→ Stored data
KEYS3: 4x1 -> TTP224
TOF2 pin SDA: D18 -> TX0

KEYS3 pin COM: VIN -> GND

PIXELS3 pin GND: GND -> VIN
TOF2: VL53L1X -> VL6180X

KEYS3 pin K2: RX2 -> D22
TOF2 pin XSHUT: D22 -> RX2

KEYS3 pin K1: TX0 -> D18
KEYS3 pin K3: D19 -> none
* * *
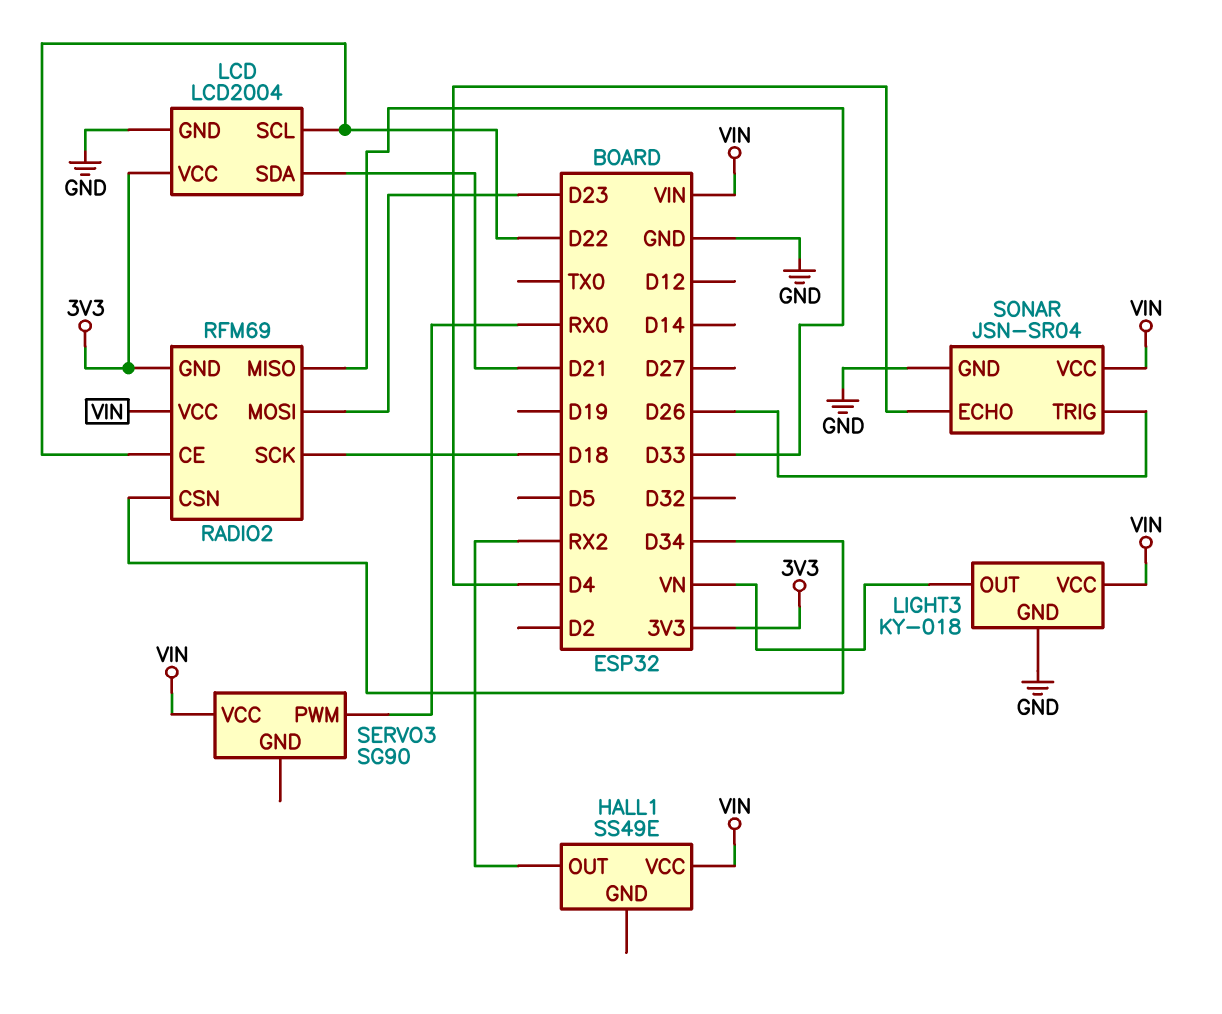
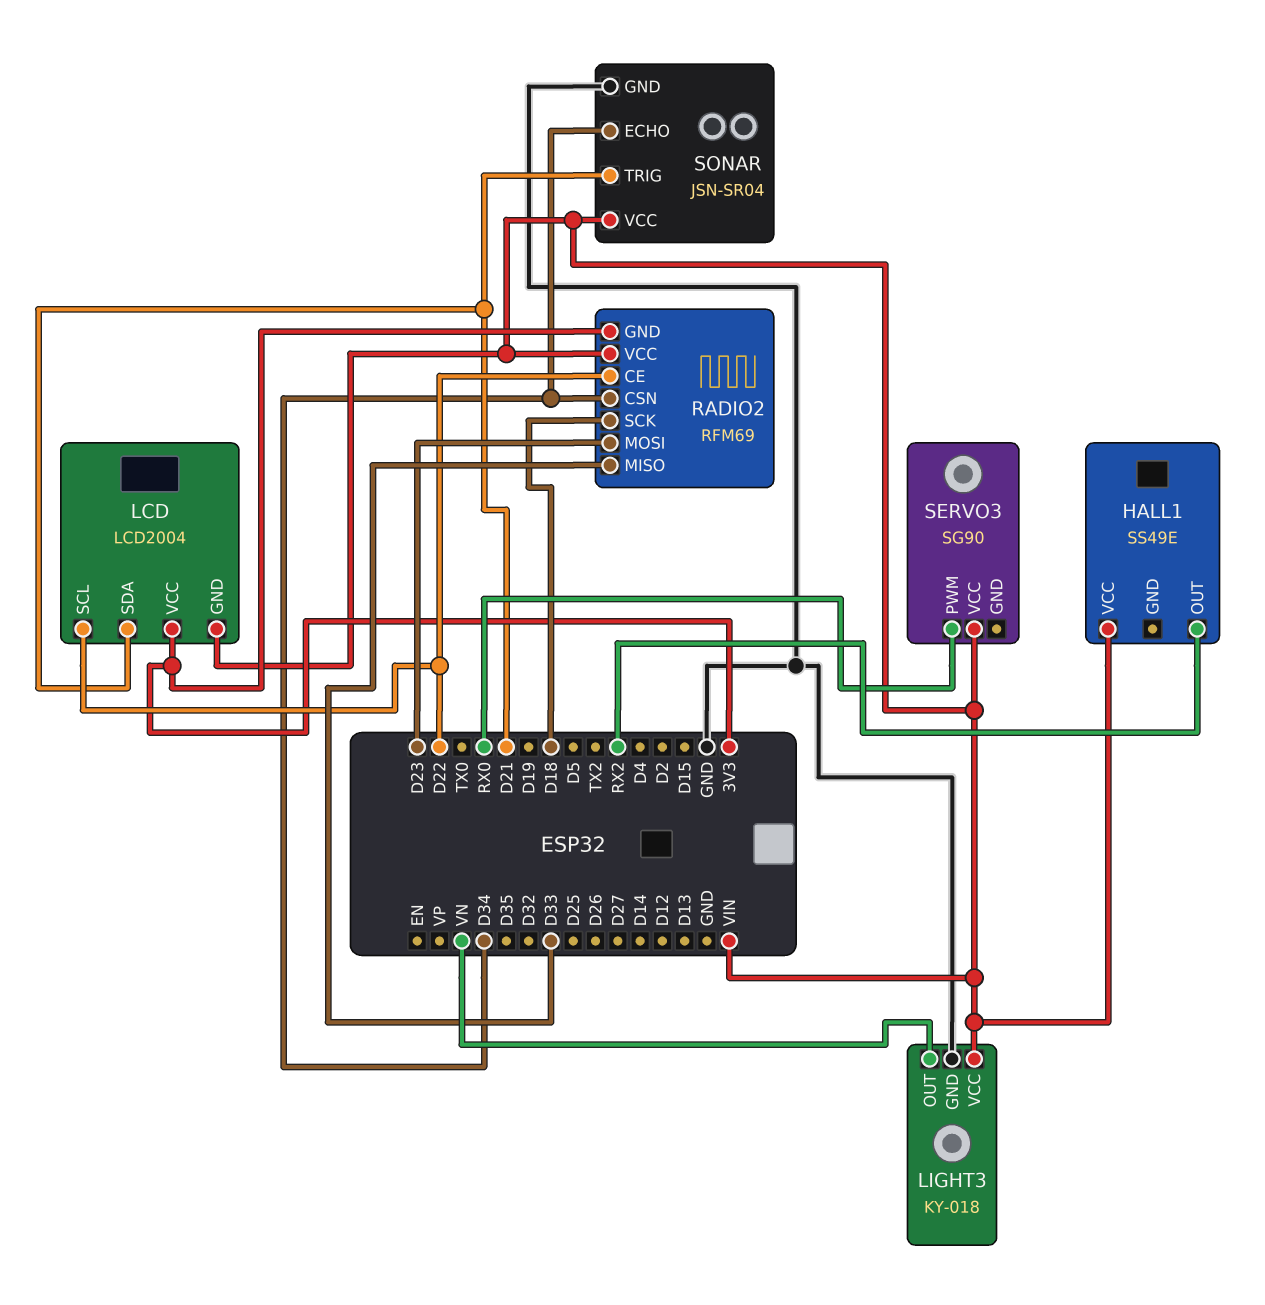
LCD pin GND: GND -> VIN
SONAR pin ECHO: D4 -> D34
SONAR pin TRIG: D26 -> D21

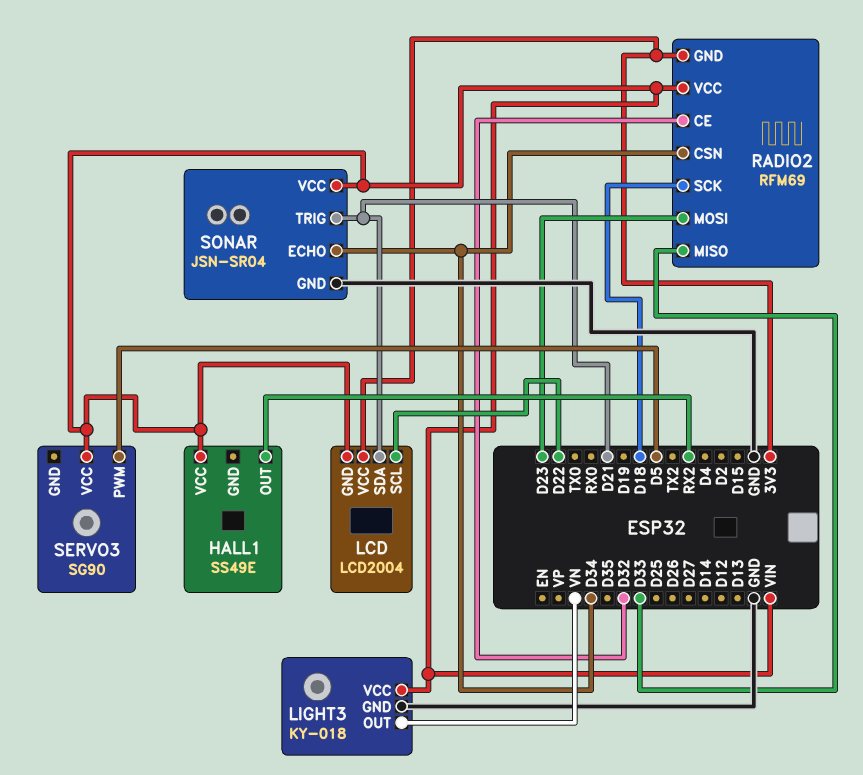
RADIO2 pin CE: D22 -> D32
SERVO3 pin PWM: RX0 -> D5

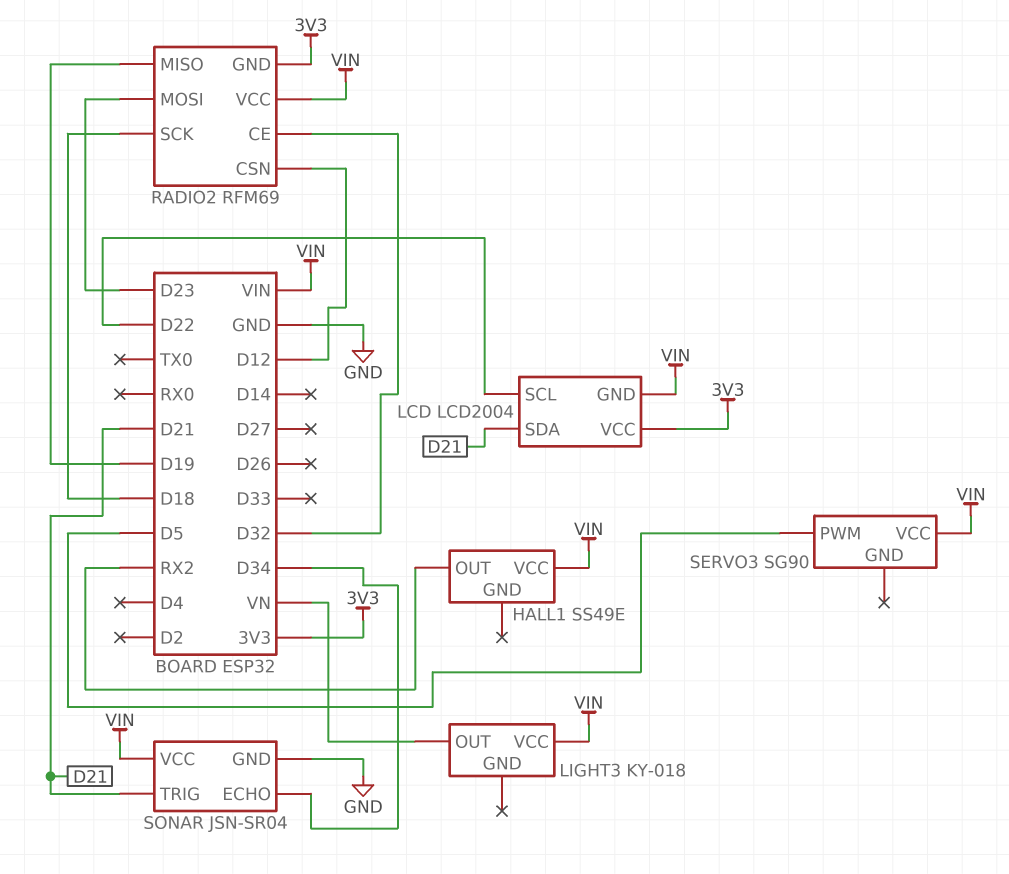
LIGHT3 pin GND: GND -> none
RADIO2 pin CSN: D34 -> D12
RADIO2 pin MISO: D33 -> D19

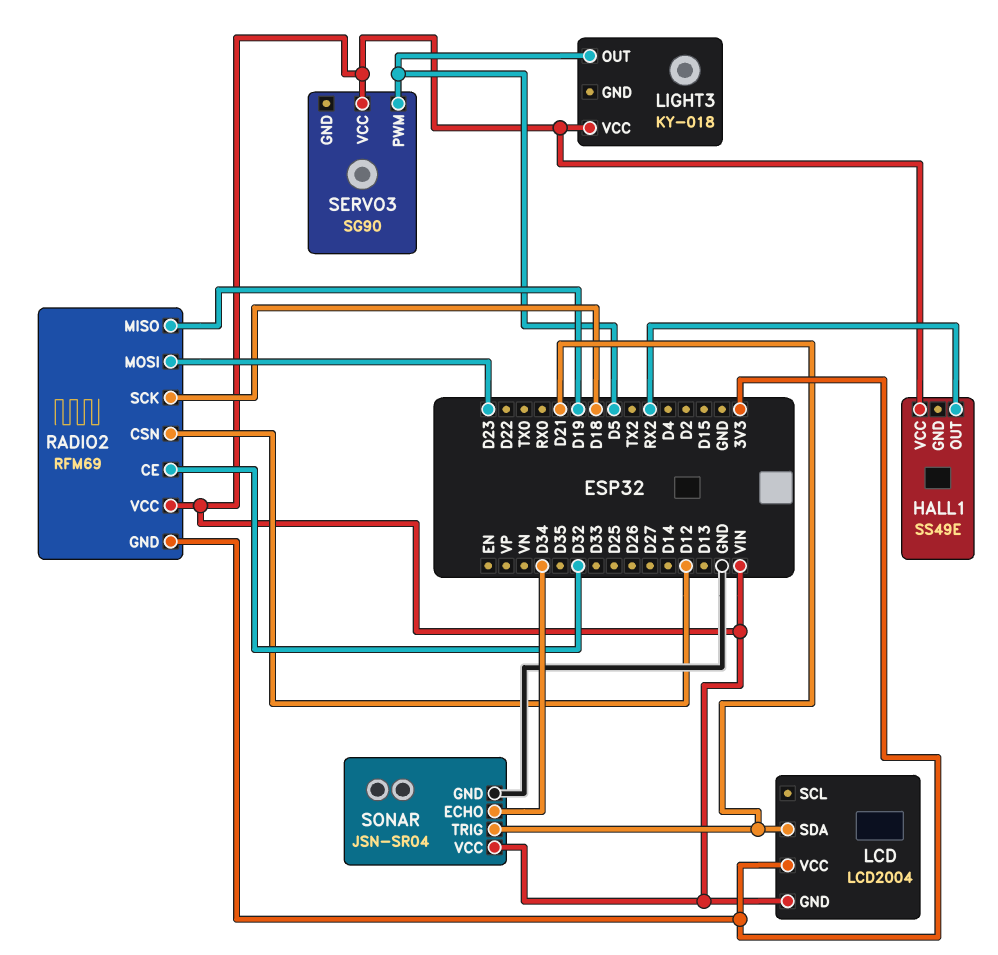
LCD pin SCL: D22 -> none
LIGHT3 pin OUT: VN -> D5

→ About this exercise
Output the lines above exactly, but only those between the line holding "PIXELS3 pin GND: GND -> VIN" and the line holding "KEYS3 pin K3: D19 -> none", inclusive.

→ Written solution
PIXELS3 pin GND: GND -> VIN
TOF2: VL53L1X -> VL6180X

KEYS3 pin K2: RX2 -> D22
TOF2 pin XSHUT: D22 -> RX2

KEYS3 pin K1: TX0 -> D18
KEYS3 pin K3: D19 -> none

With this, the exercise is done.